:: SET TASK ::
Render the lines below as a Markdown table with the columns n and Line, giving each row a number and skipping any blank lines. Leave the pictures out of your table.

:: INFORMATION SHOWN ::
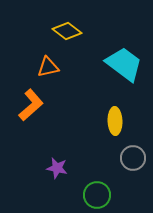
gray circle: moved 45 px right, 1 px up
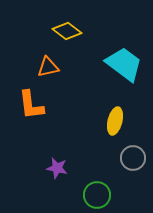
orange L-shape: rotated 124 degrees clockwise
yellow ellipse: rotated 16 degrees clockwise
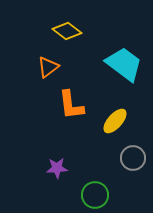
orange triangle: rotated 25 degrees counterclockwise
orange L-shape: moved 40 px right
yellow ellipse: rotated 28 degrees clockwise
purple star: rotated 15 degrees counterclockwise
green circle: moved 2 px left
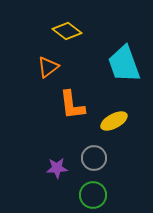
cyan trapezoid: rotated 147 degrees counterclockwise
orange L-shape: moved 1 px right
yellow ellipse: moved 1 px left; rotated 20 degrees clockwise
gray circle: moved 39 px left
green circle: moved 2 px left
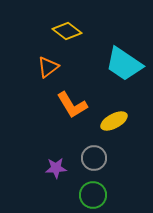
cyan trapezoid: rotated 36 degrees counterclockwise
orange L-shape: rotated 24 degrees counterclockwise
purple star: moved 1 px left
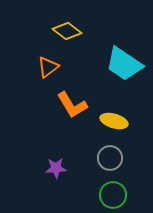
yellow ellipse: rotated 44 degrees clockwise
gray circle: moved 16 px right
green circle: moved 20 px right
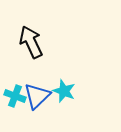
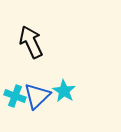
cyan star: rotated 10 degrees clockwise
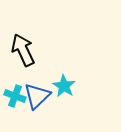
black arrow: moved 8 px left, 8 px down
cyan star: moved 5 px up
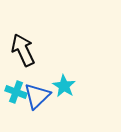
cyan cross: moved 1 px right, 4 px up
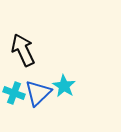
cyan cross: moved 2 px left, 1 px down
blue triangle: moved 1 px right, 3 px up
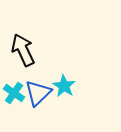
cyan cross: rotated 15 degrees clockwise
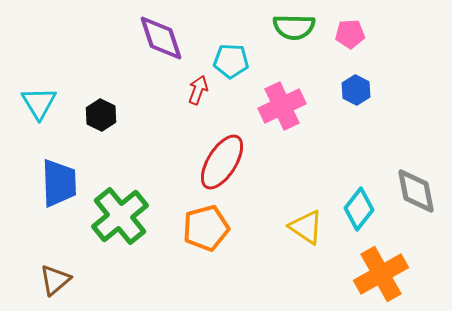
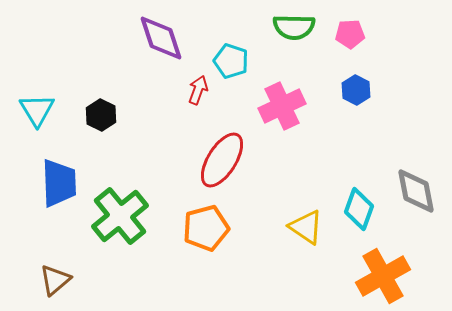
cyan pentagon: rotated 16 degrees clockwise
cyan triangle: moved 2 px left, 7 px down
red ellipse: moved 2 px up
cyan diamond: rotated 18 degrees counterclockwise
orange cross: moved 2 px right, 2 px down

:: TASK SOLUTION ::
| n | Line |
|---|---|
| 1 | gray circle: moved 45 px right, 1 px up |
| 2 | orange L-shape: rotated 124 degrees clockwise |
| 3 | yellow ellipse: rotated 16 degrees clockwise |
| 4 | orange triangle: rotated 25 degrees counterclockwise |
| 5 | orange L-shape: moved 40 px right |
| 6 | yellow ellipse: rotated 28 degrees clockwise |
| 7 | purple star: rotated 15 degrees counterclockwise |
| 8 | green circle: moved 2 px left |
| 9 | cyan trapezoid: rotated 147 degrees counterclockwise |
| 10 | orange L-shape: moved 1 px right |
| 11 | yellow ellipse: moved 1 px left; rotated 20 degrees clockwise |
| 12 | gray circle: moved 39 px left |
| 13 | green circle: moved 2 px left |
| 14 | cyan trapezoid: rotated 36 degrees counterclockwise |
| 15 | orange L-shape: rotated 24 degrees counterclockwise |
| 16 | purple star: moved 1 px left |
| 17 | yellow ellipse: rotated 44 degrees clockwise |
| 18 | gray circle: moved 16 px right |
| 19 | green circle: moved 20 px right |
| 20 | cyan star: rotated 10 degrees clockwise |
| 21 | black arrow: moved 8 px left, 8 px down |
| 22 | cyan star: moved 5 px up |
| 23 | cyan cross: moved 1 px right, 4 px up |
| 24 | cyan cross: moved 2 px left, 1 px down |
| 25 | blue triangle: moved 1 px right, 3 px up |
| 26 | cyan cross: rotated 15 degrees clockwise |
| 27 | cyan pentagon: rotated 16 degrees clockwise |
| 28 | cyan triangle: moved 2 px left, 7 px down |
| 29 | red ellipse: moved 2 px up |
| 30 | cyan diamond: rotated 18 degrees counterclockwise |
| 31 | orange cross: moved 2 px right, 2 px down |